> **TASK GOAL**: A faithful copy of each entry below is expected, with the images removed.

Coordinate-based object records:
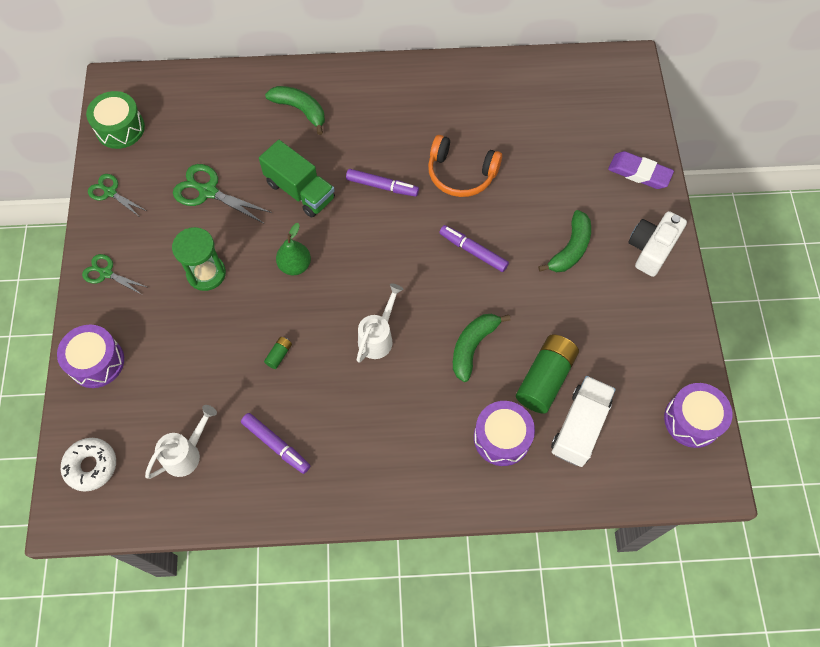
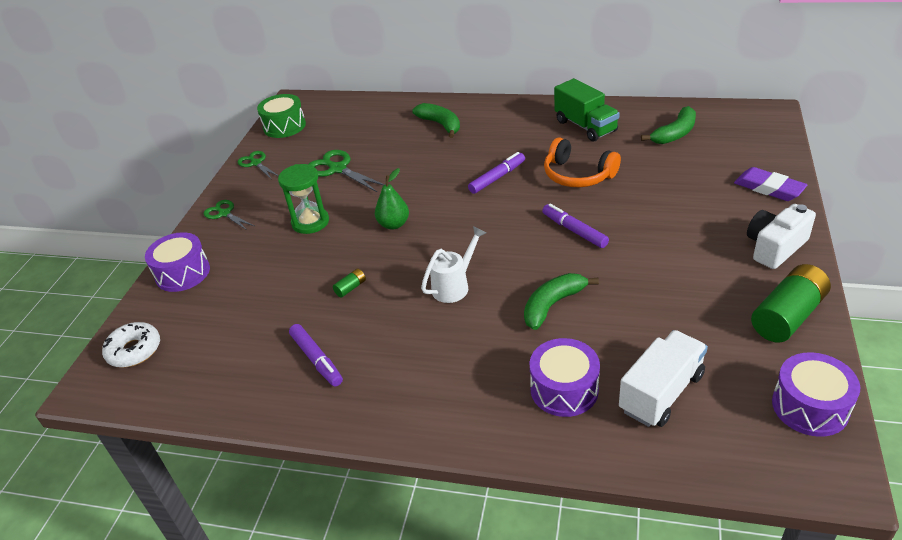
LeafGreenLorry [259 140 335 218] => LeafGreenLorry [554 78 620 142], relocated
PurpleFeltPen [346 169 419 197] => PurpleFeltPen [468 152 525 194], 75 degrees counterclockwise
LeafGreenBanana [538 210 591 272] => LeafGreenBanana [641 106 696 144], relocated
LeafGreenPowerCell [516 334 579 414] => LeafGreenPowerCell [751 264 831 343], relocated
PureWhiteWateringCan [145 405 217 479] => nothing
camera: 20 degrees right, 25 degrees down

> **RESULT OF THE EXERCISE**:
LeafGreenLorry [259 140 335 218] => LeafGreenLorry [554 78 620 142], relocated
PurpleFeltPen [346 169 419 197] => PurpleFeltPen [468 152 525 194], 75 degrees counterclockwise
LeafGreenBanana [538 210 591 272] => LeafGreenBanana [641 106 696 144], relocated
LeafGreenPowerCell [516 334 579 414] => LeafGreenPowerCell [751 264 831 343], relocated
PureWhiteWateringCan [145 405 217 479] => nothing
camera: 20 degrees right, 25 degrees down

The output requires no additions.